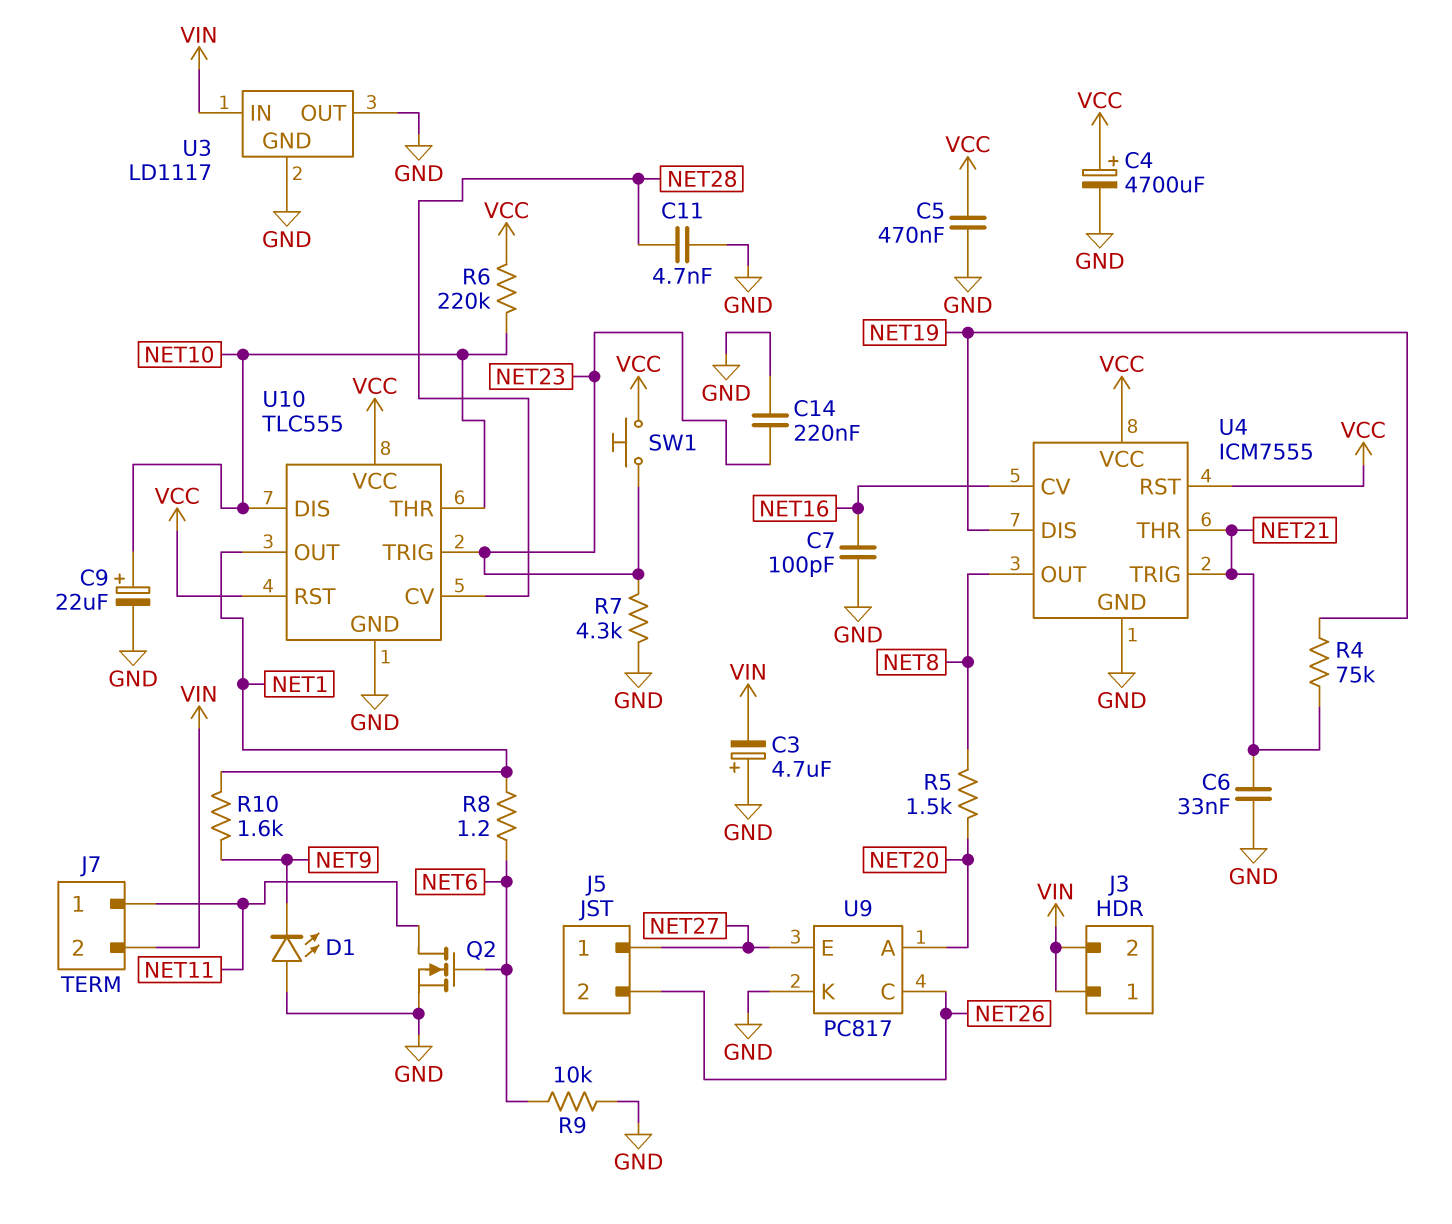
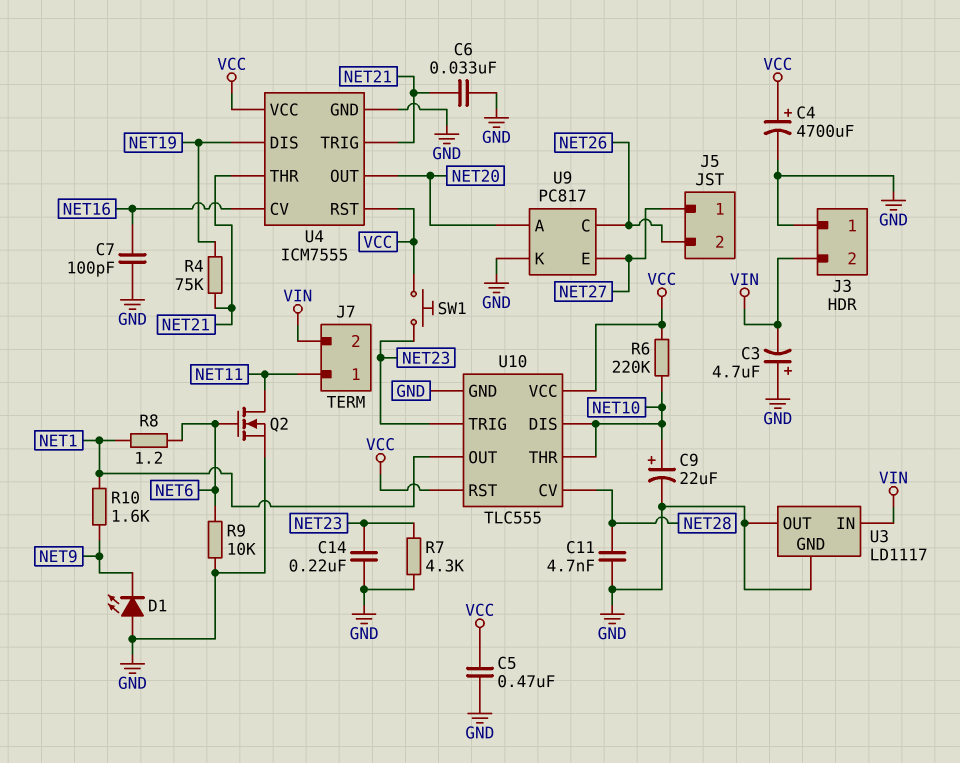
J3 pin 1: VIN -> GND
R5: 1.5k (NET8, NET20) -> none
U4 pin OUT: NET8 -> NET20

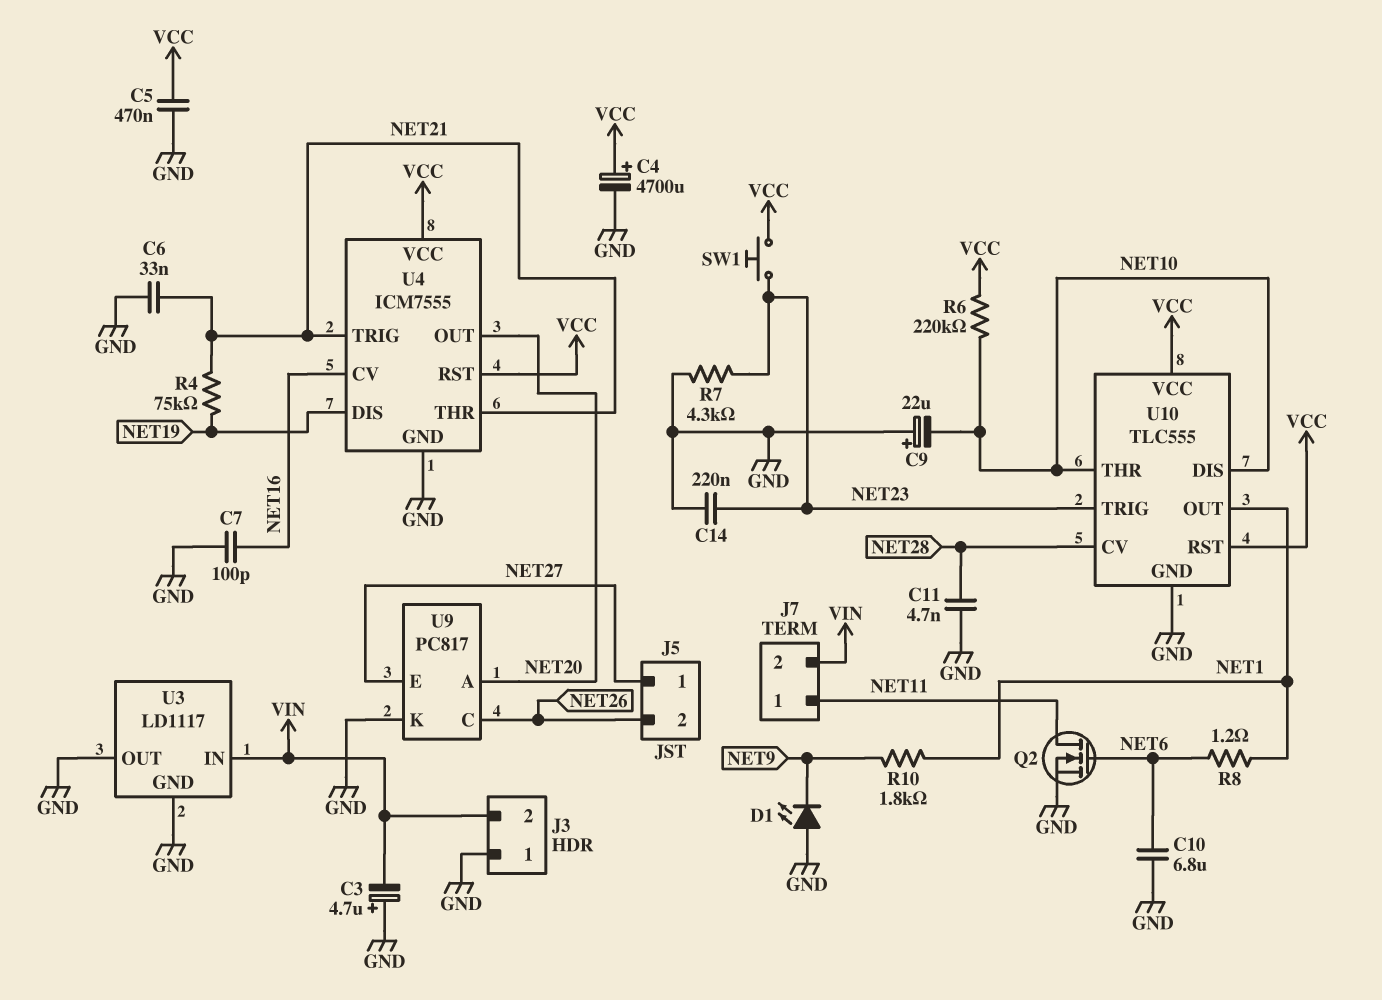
C9: 22uF (plus NET10, minus GND) -> 22uF (plus GND, minus NET10)
C10: none -> 6.8uF (GND, NET6)
R9: 10k (GND, NET6) -> none
R10: 1.6k (NET1, NET9) -> 1.8k (NET1, NET9)

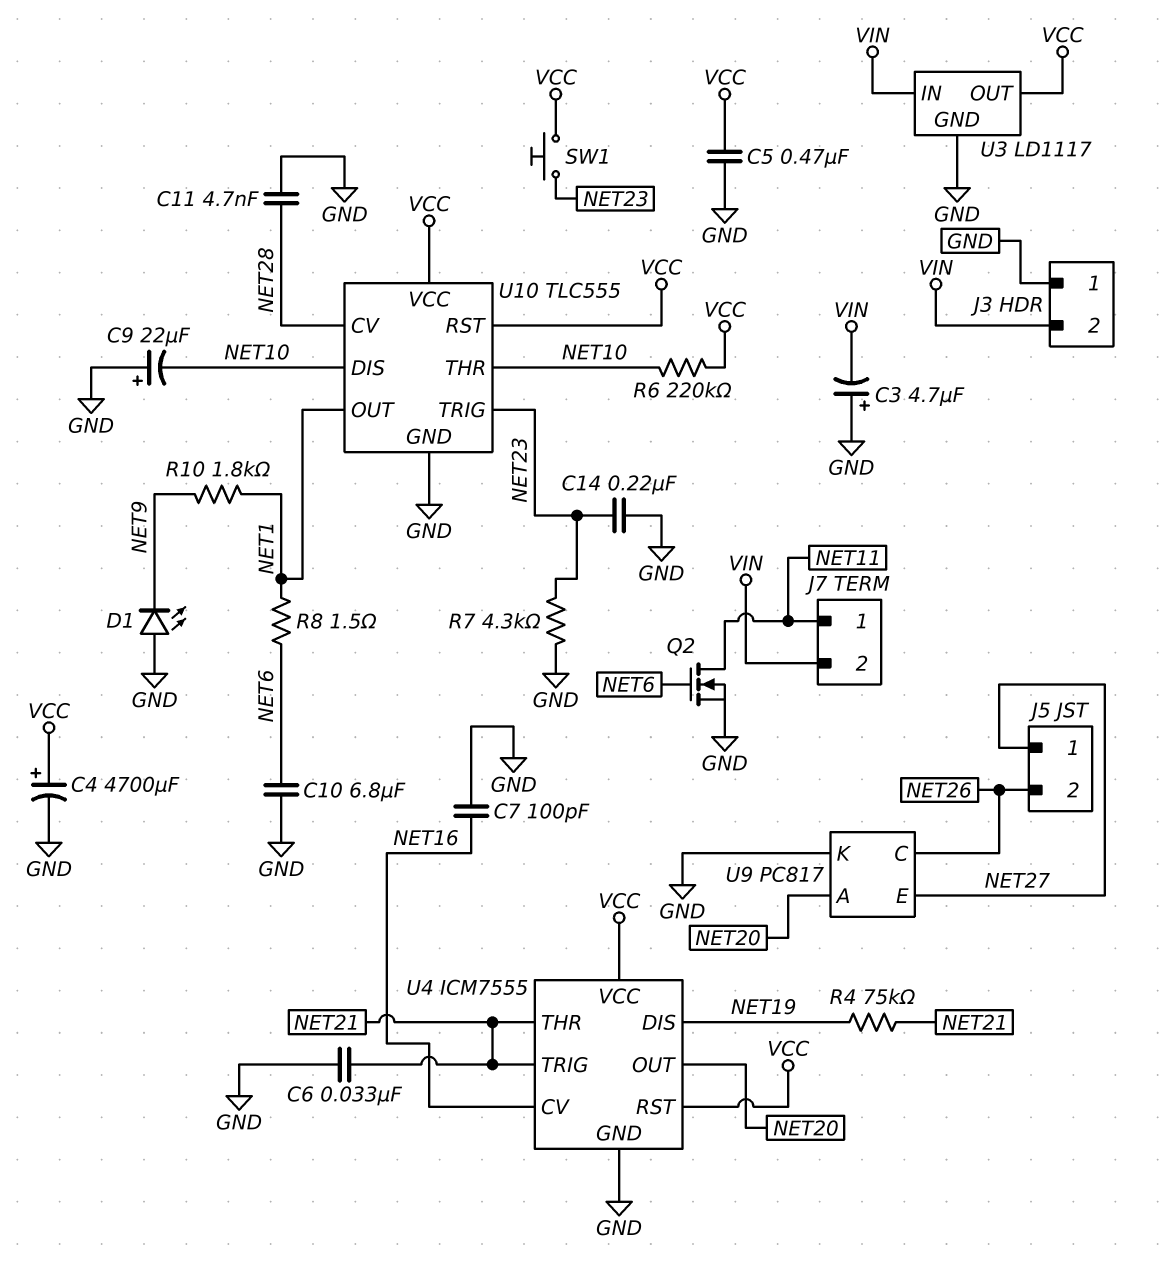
R8: 1.2 (NET1, NET6) -> 1.5 (NET1, NET6)
U3 pin OUT: GND -> VCC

━━━━━━

* [Description of the task]:
Lines above with "none": state how many, nothing more.

* [Solution to this exercise]:
3